__EXERCISE BRIEF__:
Only an exact copy is wanted: the lines from the one holding "U203 pin PB0: N_11 -> none" through the last line below, minus the pictures.

*** Opening of DATASET RECORDS ***

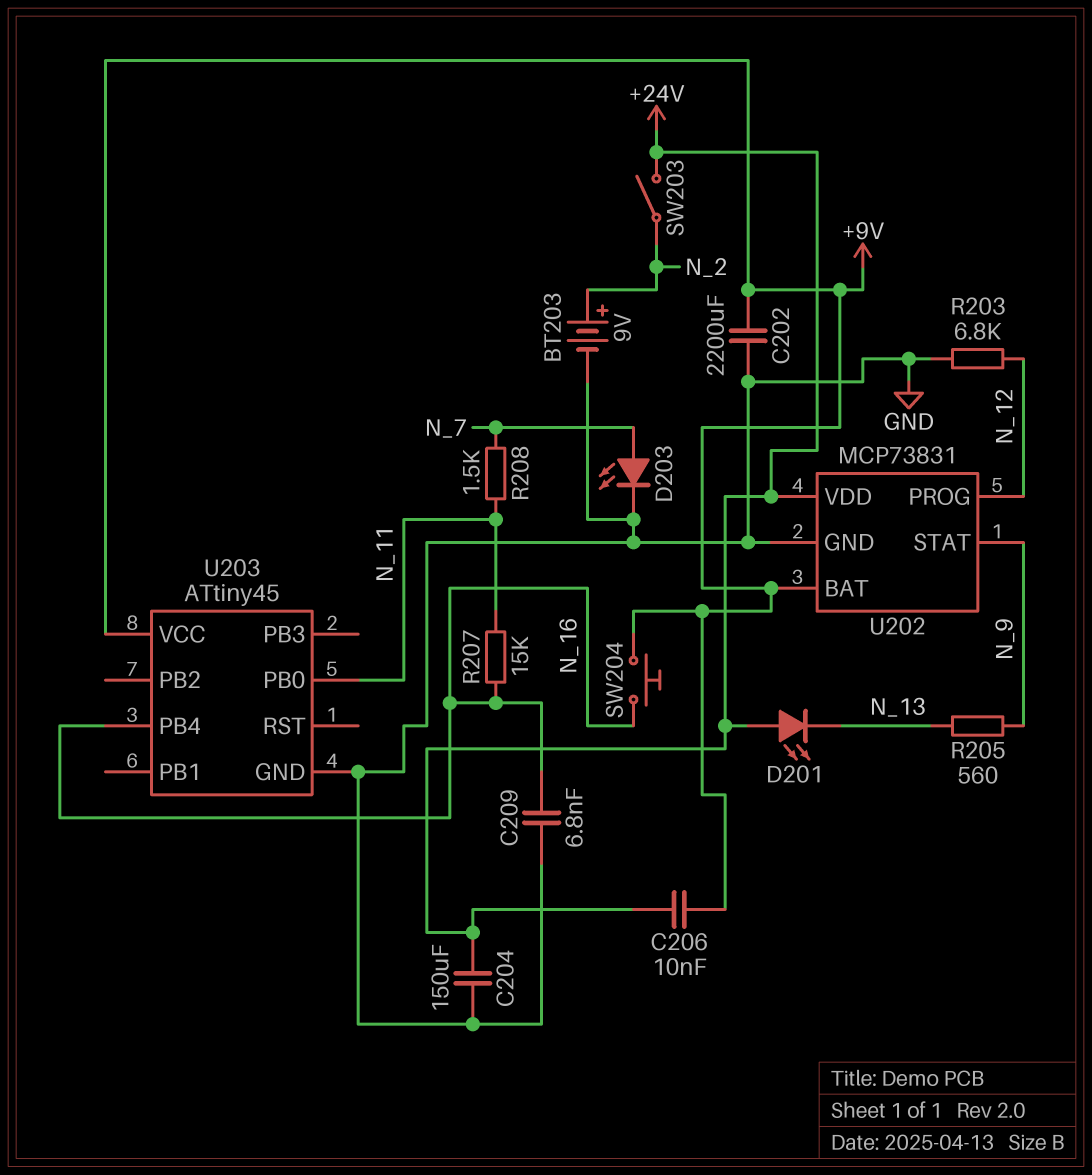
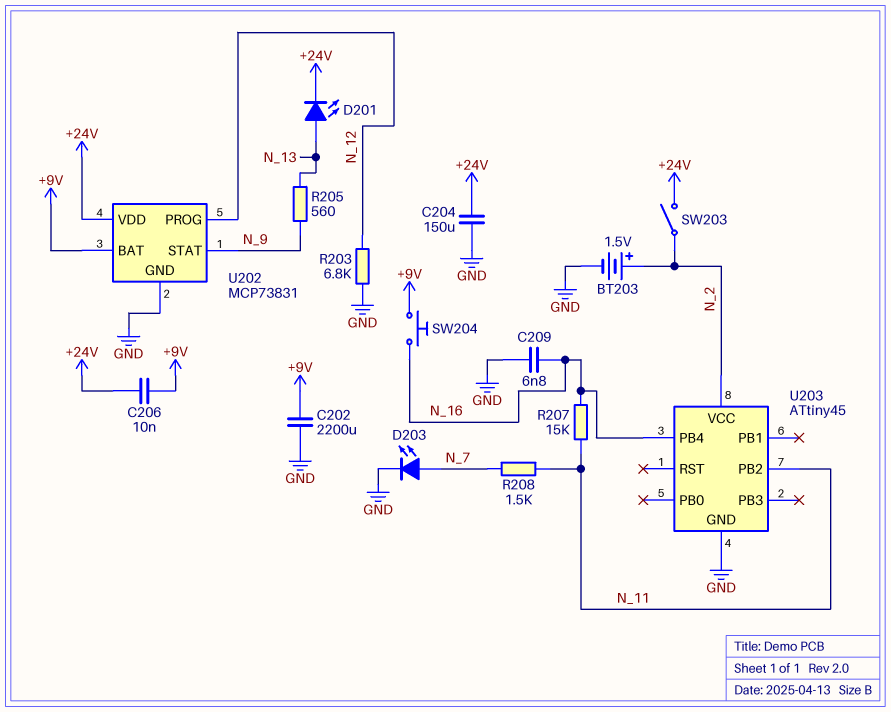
BT203: 9V (plus N_2, minus GND) -> 1.5V (plus N_2, minus GND)
D201: LED (A +24V, K N_13) -> LED (A N_13, K +24V)
U203 pin PB0: N_11 -> none
U203 pin PB2: none -> N_11
U203 pin VCC: +9V -> N_2

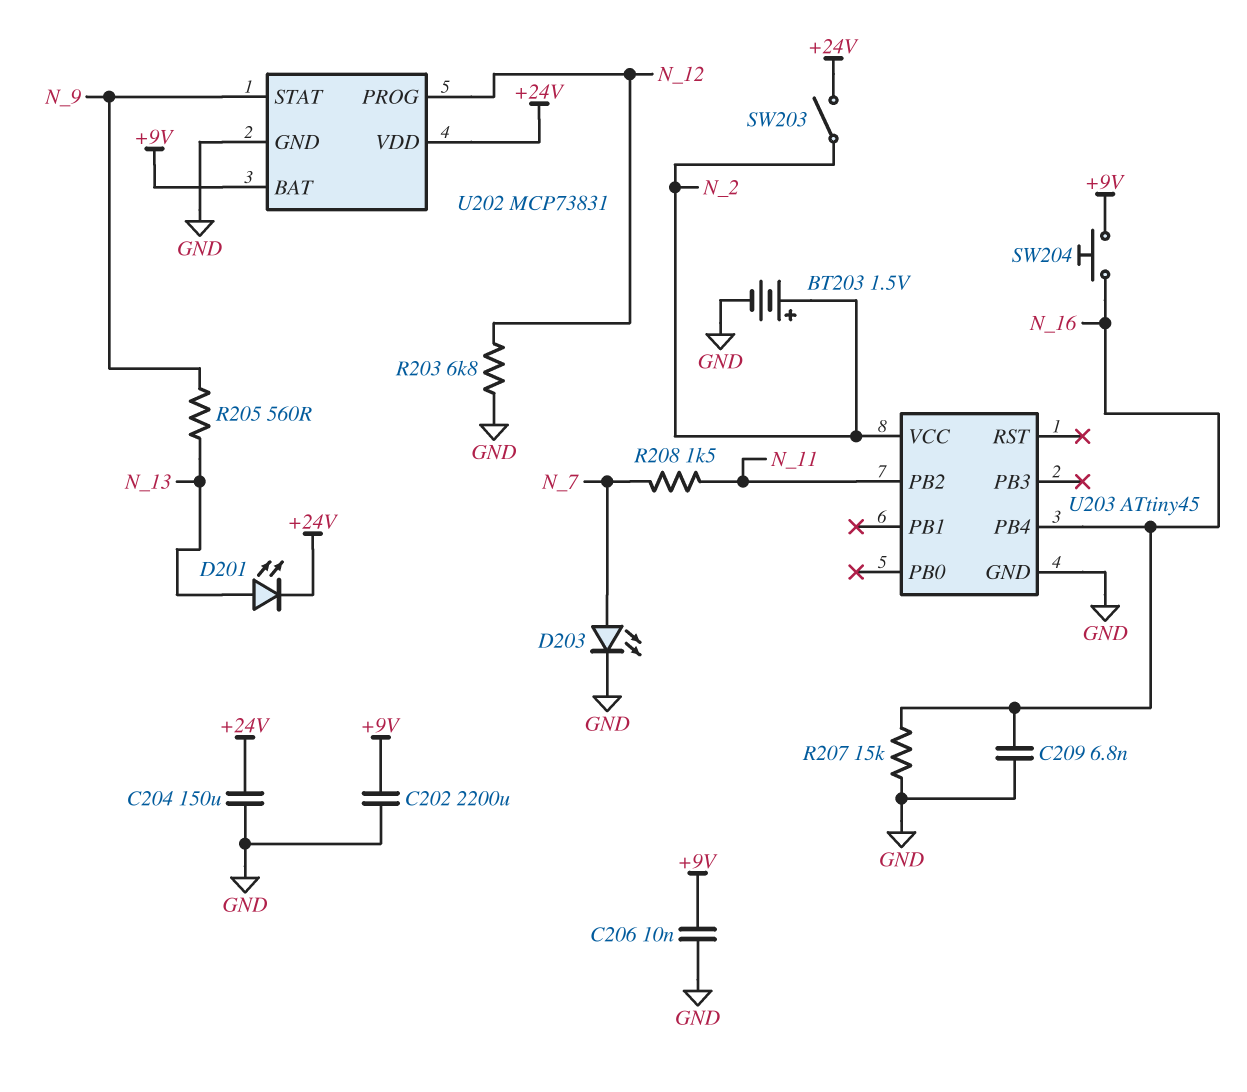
C206: 10nF (+9V, +24V) -> 10nF (+9V, GND)
R207: 15k (N_11, N_16) -> 15k (GND, N_16)

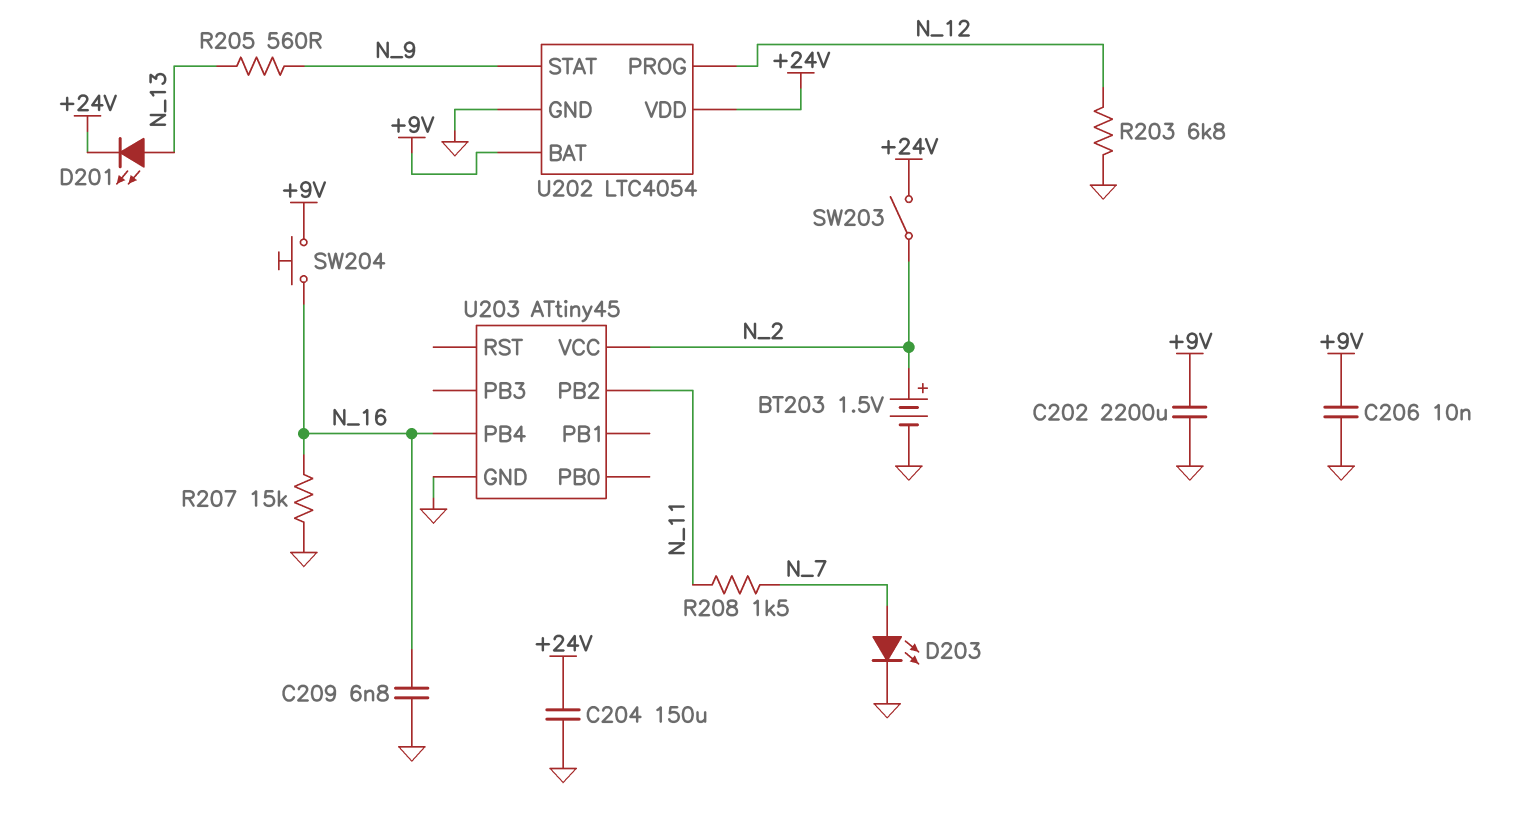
U202: MCP73831 -> LTC4054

*** Close of DATASET RECORDS ***

__EXERCISE OUTPUT__:
U203 pin PB0: N_11 -> none
U203 pin PB2: none -> N_11
U203 pin VCC: +9V -> N_2

C206: 10nF (+9V, +24V) -> 10nF (+9V, GND)
R207: 15k (N_11, N_16) -> 15k (GND, N_16)

U202: MCP73831 -> LTC4054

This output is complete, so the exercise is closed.